## Problem to solve
Keep every line of the data below that has the string "marron" and present those lines.

## Task material
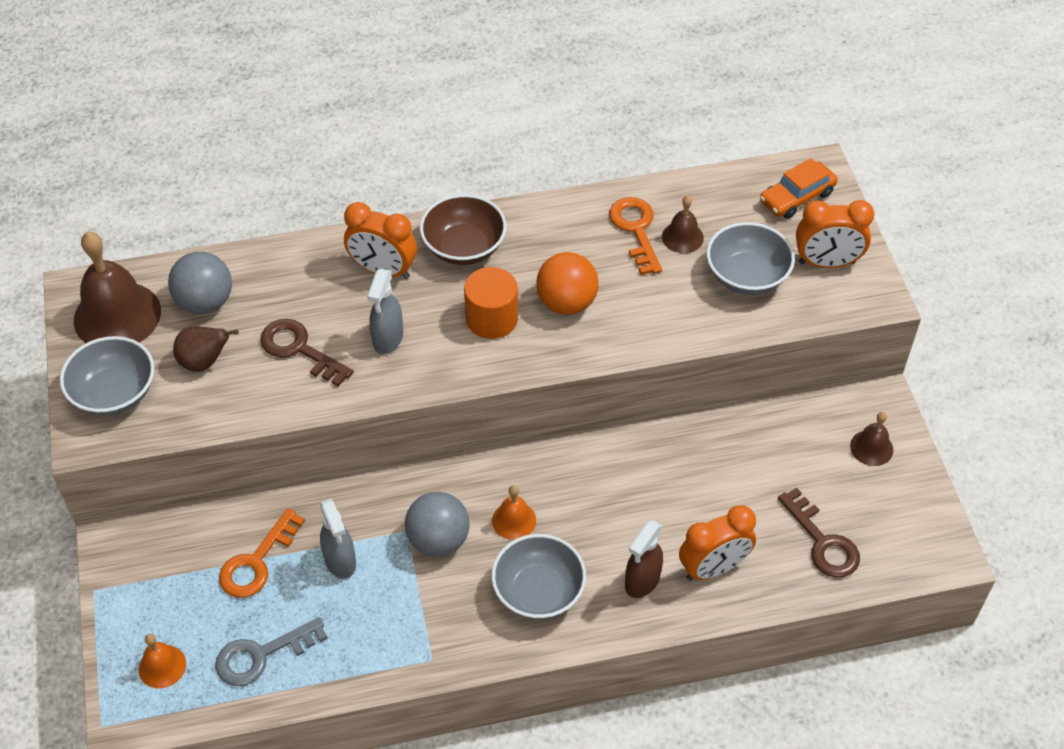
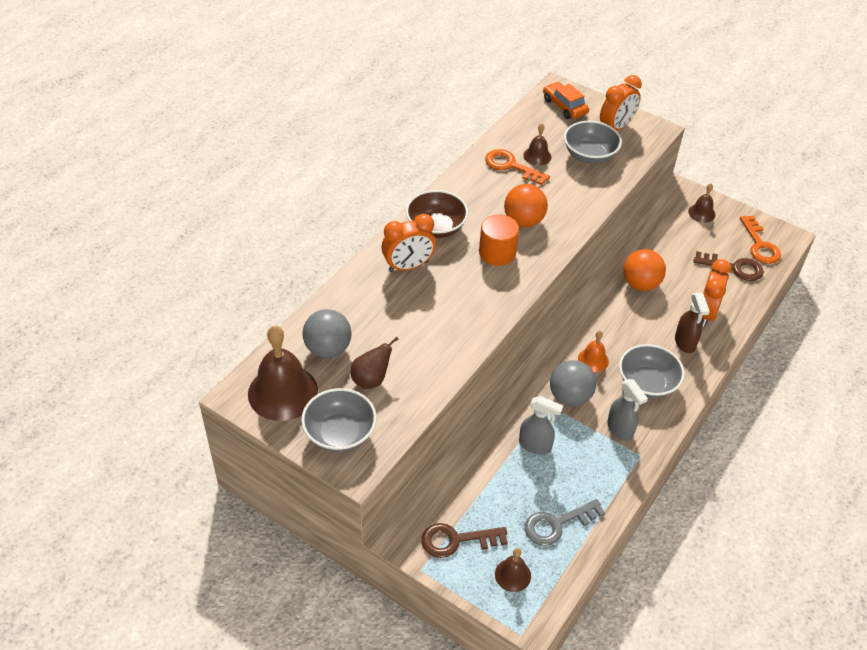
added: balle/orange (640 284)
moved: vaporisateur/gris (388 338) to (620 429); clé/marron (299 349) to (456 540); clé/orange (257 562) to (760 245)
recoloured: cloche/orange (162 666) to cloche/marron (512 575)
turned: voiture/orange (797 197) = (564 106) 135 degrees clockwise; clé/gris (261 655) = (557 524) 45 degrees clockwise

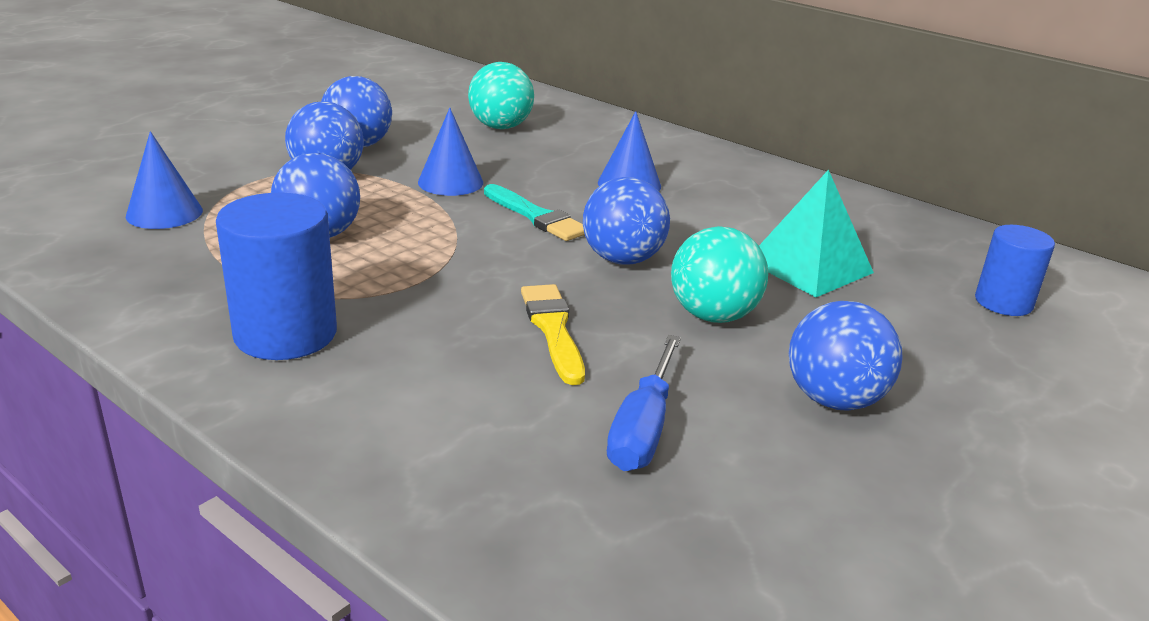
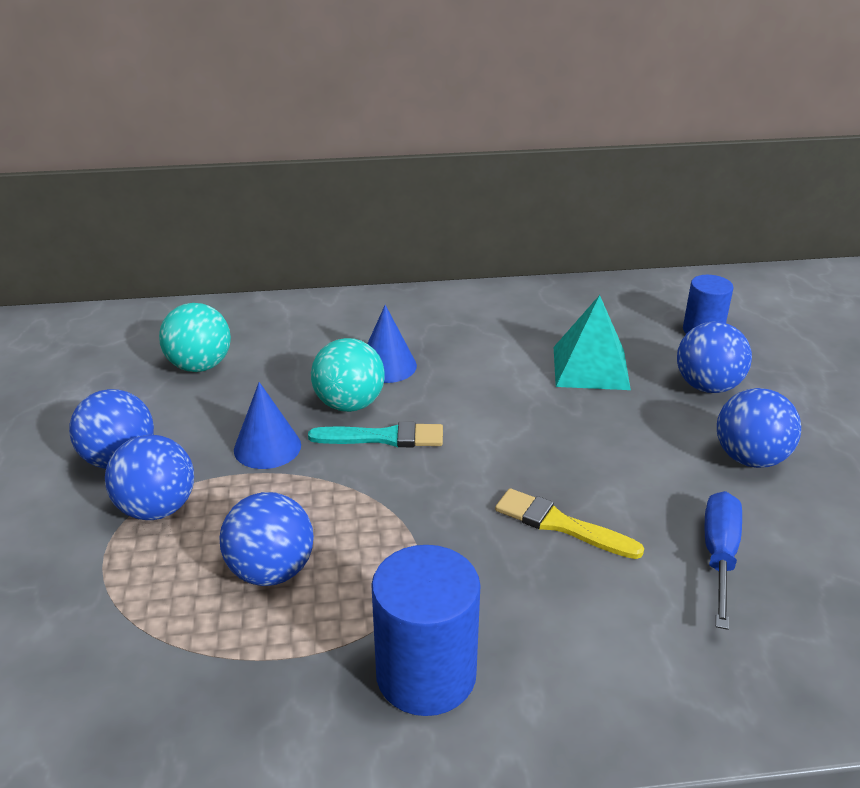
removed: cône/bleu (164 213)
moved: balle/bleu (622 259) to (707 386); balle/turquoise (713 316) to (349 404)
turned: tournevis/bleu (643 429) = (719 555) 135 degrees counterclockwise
...
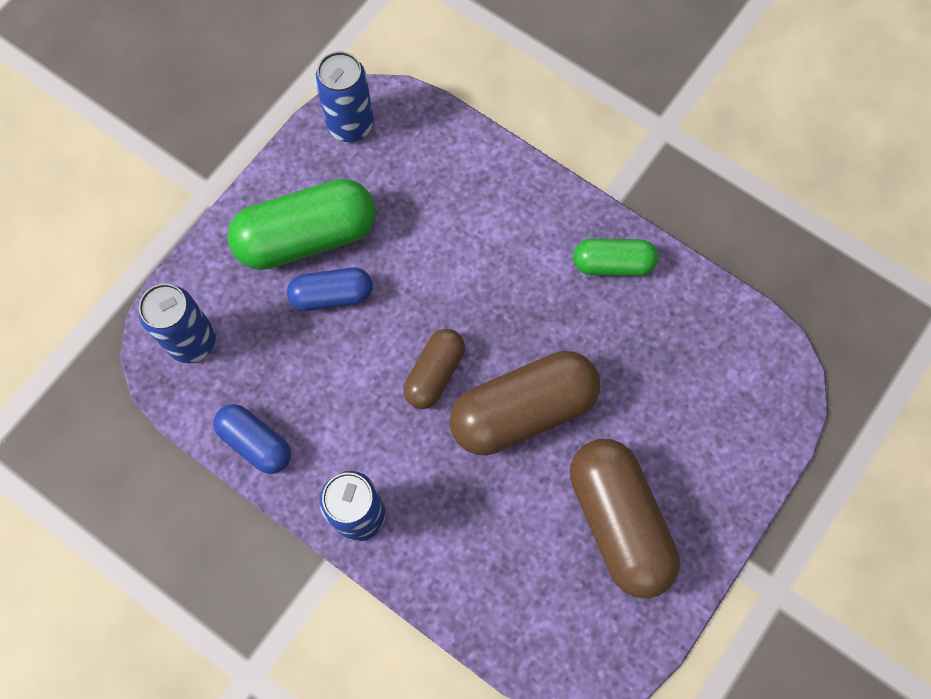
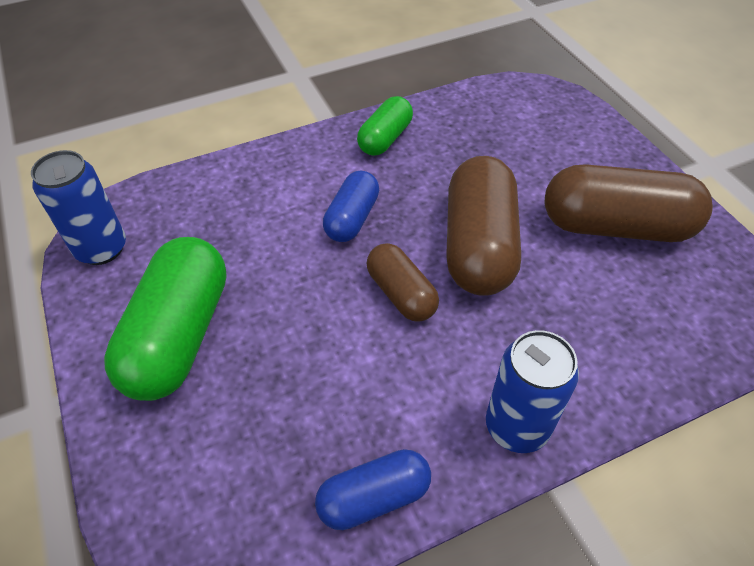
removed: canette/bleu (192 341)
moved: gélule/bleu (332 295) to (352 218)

## Your response
moved: vaporisateur/gris (388 338) to (620 429); clé/marron (299 349) to (456 540); clé/orange (257 562) to (760 245)
recoloured: cloche/orange (162 666) to cloche/marron (512 575)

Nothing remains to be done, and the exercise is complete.